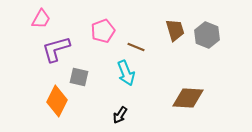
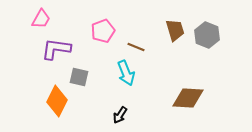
purple L-shape: rotated 24 degrees clockwise
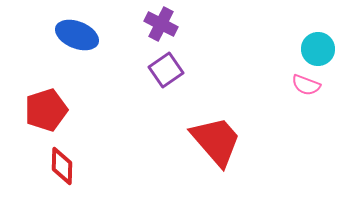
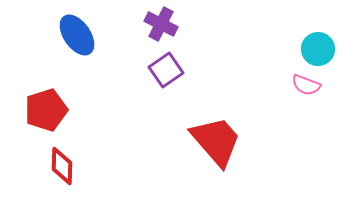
blue ellipse: rotated 33 degrees clockwise
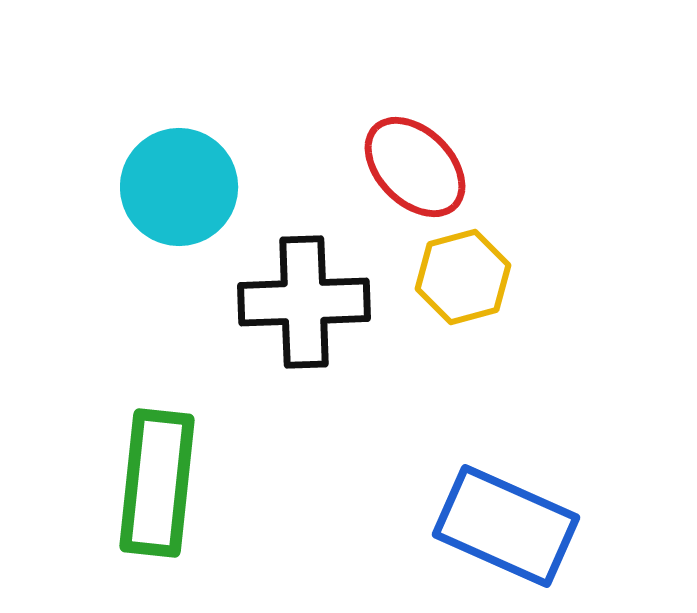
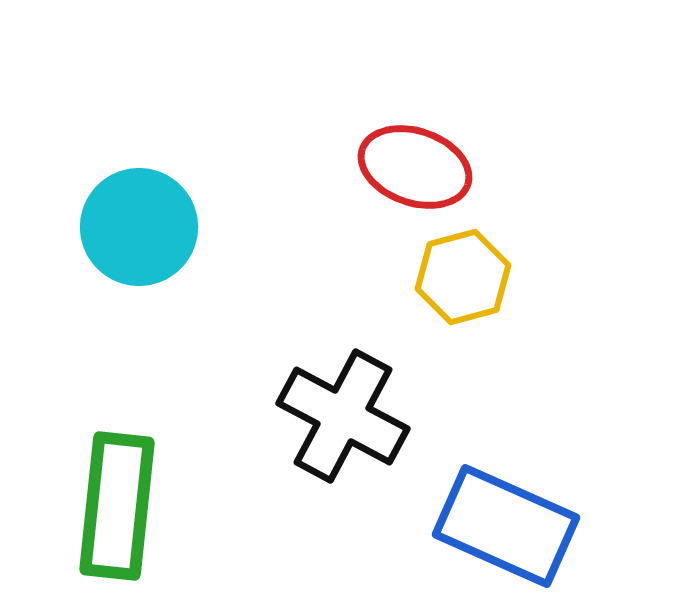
red ellipse: rotated 26 degrees counterclockwise
cyan circle: moved 40 px left, 40 px down
black cross: moved 39 px right, 114 px down; rotated 30 degrees clockwise
green rectangle: moved 40 px left, 23 px down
____________
» **Instructions to follow**:
Set down the lines from the one with "red ellipse: rotated" through the end of the data above. Keep each exactly as written and add no other line.

» **Result**:
red ellipse: rotated 26 degrees counterclockwise
cyan circle: moved 40 px left, 40 px down
black cross: moved 39 px right, 114 px down; rotated 30 degrees clockwise
green rectangle: moved 40 px left, 23 px down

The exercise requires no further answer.